The answer is to be the data that follows, transcribed exactly, minus its pictures.

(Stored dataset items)
<<<<

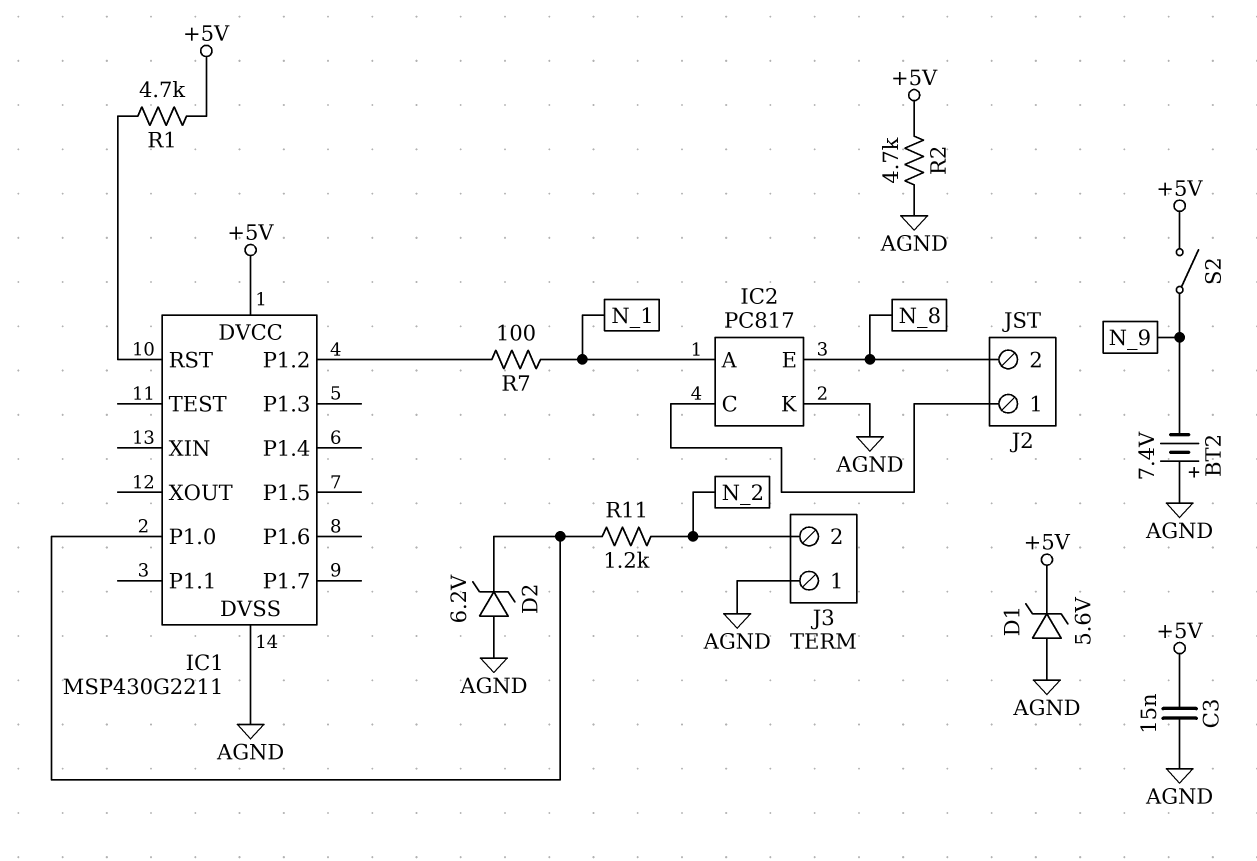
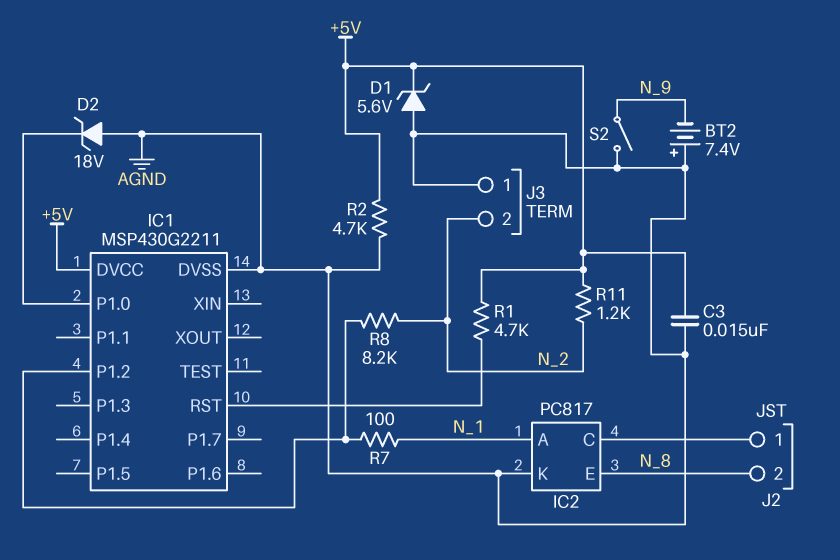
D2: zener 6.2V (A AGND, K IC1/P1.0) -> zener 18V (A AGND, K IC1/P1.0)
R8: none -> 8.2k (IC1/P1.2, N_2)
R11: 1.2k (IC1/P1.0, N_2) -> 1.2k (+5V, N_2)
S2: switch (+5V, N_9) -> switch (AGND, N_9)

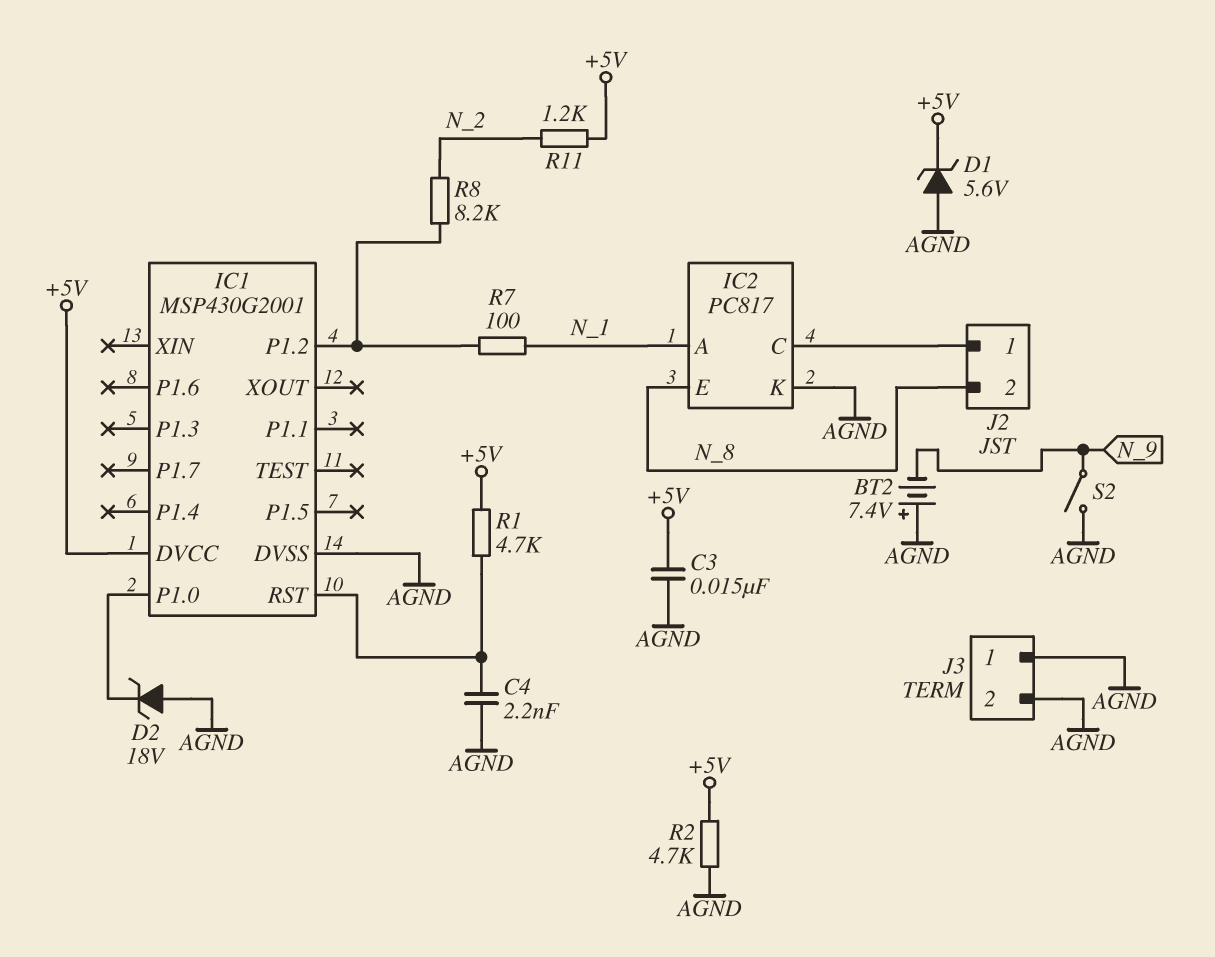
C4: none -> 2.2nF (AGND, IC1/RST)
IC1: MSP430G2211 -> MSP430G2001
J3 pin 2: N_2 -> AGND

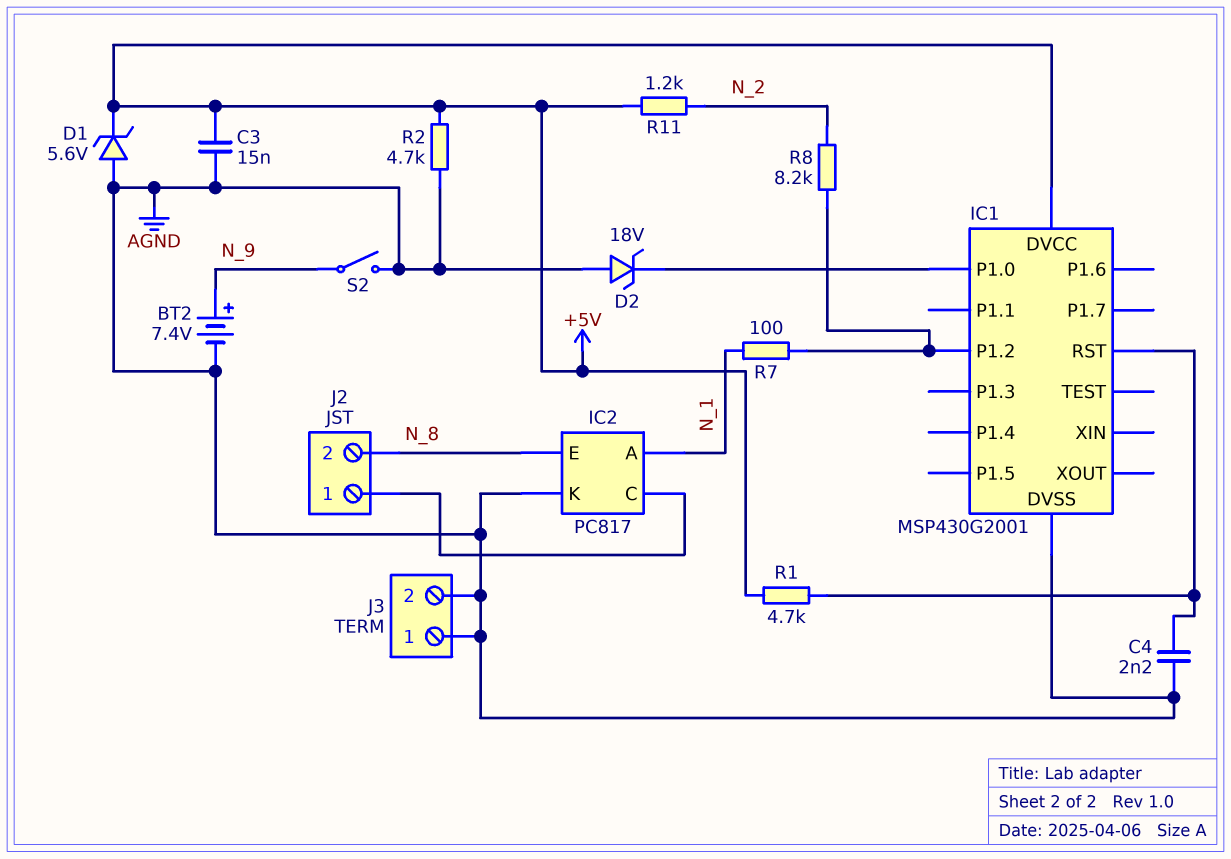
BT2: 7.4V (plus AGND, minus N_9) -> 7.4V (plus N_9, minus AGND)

>>>>

# Response area
D2: zener 6.2V (A AGND, K IC1/P1.0) -> zener 18V (A AGND, K IC1/P1.0)
R8: none -> 8.2k (IC1/P1.2, N_2)
R11: 1.2k (IC1/P1.0, N_2) -> 1.2k (+5V, N_2)
S2: switch (+5V, N_9) -> switch (AGND, N_9)

C4: none -> 2.2nF (AGND, IC1/RST)
IC1: MSP430G2211 -> MSP430G2001
J3 pin 2: N_2 -> AGND

BT2: 7.4V (plus AGND, minus N_9) -> 7.4V (plus N_9, minus AGND)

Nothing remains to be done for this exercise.